* [Directions]: Please restate, word for word, the lines below that begin at the one with "pink 1x2 brick" and end at the one with "tan 1x2 slope [436,163,530,255] -> none". Leave out all other lines.

* [Data for this task]:
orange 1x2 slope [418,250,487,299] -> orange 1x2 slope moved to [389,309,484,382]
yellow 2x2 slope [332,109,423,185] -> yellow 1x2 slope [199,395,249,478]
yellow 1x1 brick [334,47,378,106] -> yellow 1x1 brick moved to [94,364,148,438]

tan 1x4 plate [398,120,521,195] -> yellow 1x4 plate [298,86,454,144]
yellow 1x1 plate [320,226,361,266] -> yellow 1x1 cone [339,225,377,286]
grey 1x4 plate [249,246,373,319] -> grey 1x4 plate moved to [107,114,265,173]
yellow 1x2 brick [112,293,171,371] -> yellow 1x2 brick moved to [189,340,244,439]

==

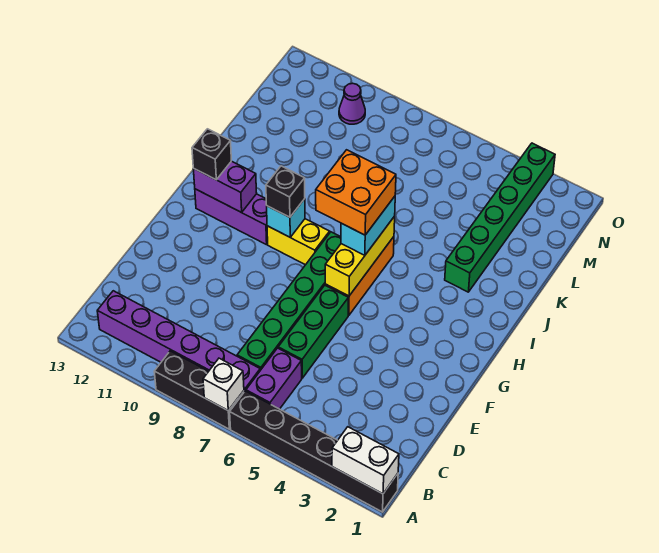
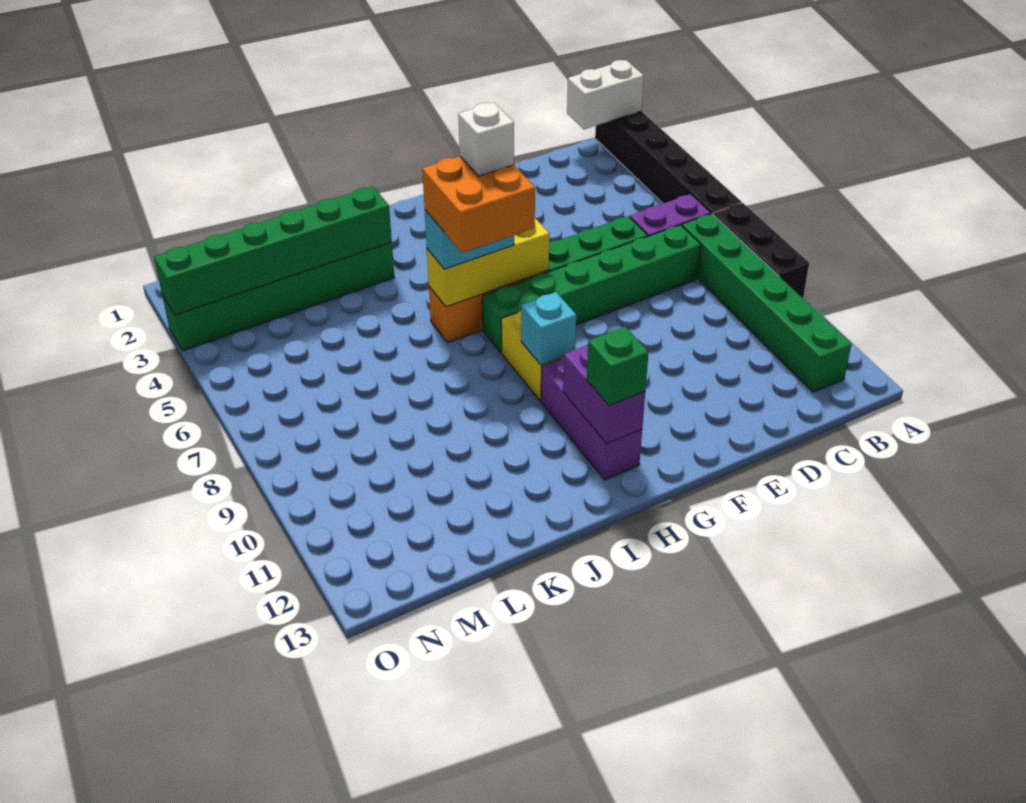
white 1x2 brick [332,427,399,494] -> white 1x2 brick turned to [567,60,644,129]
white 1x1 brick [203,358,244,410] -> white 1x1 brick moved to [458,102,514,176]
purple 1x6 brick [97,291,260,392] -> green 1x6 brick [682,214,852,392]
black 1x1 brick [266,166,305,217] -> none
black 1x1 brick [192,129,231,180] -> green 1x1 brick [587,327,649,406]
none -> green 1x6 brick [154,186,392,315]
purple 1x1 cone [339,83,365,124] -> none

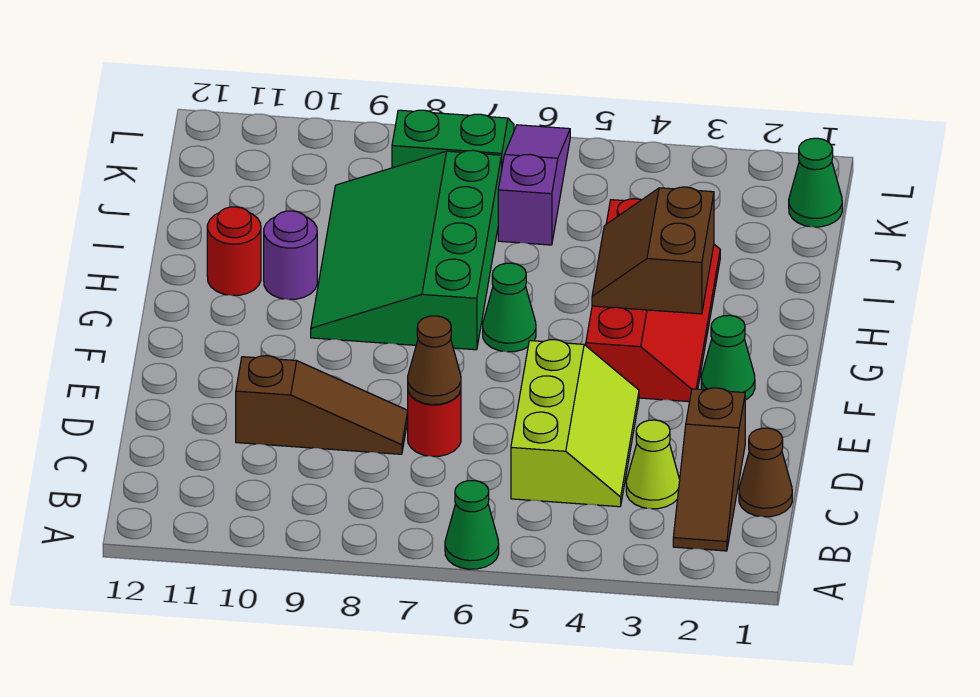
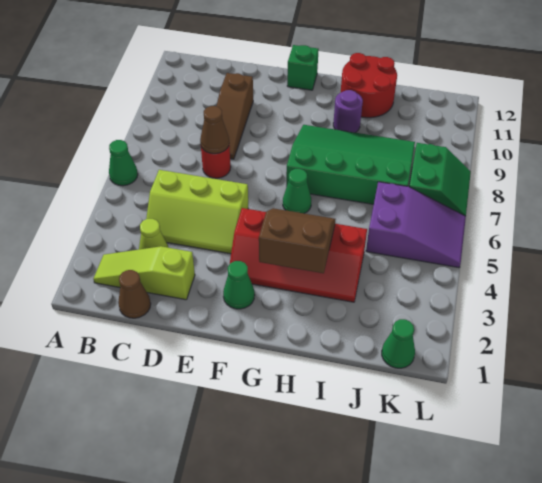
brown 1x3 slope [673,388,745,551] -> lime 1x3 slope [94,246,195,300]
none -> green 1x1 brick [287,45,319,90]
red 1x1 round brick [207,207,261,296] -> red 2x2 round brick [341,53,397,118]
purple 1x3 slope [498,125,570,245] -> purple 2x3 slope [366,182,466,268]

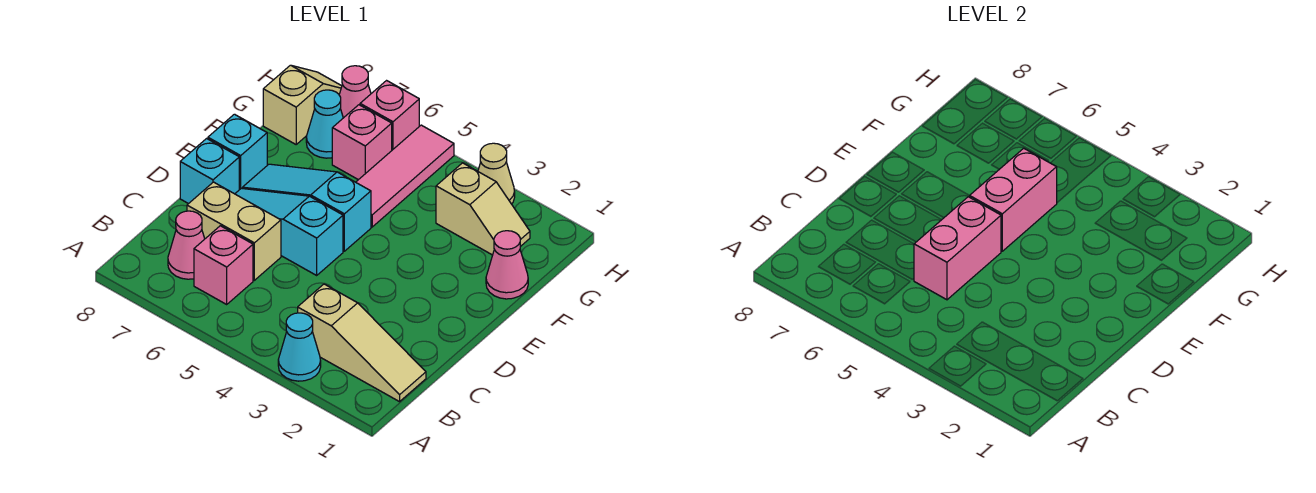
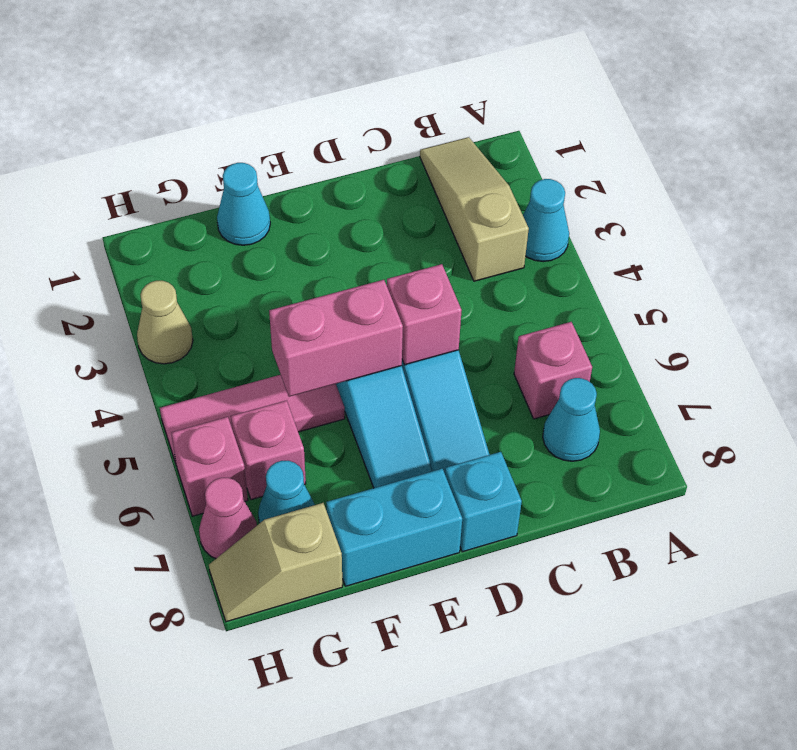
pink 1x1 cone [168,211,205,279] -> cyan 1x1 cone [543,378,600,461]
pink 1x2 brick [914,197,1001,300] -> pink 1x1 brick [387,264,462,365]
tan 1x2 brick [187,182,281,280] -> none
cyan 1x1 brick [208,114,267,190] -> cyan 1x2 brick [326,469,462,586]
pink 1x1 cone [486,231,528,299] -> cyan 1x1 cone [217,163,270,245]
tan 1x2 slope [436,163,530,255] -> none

...

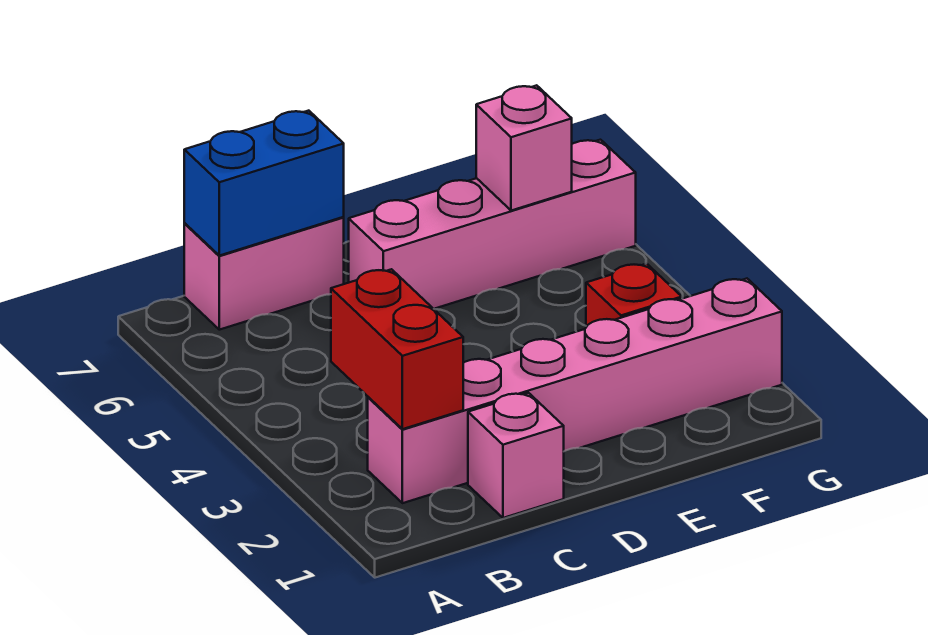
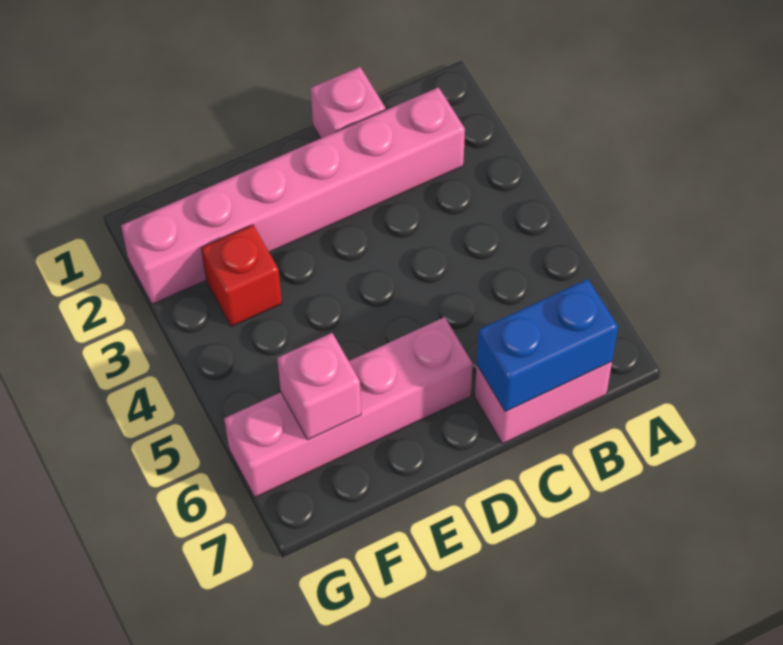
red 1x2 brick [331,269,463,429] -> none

* [Answer space]:
pink 1x2 brick [914,197,1001,300] -> pink 1x1 brick [387,264,462,365]
tan 1x2 brick [187,182,281,280] -> none
cyan 1x1 brick [208,114,267,190] -> cyan 1x2 brick [326,469,462,586]
pink 1x1 cone [486,231,528,299] -> cyan 1x1 cone [217,163,270,245]
tan 1x2 slope [436,163,530,255] -> none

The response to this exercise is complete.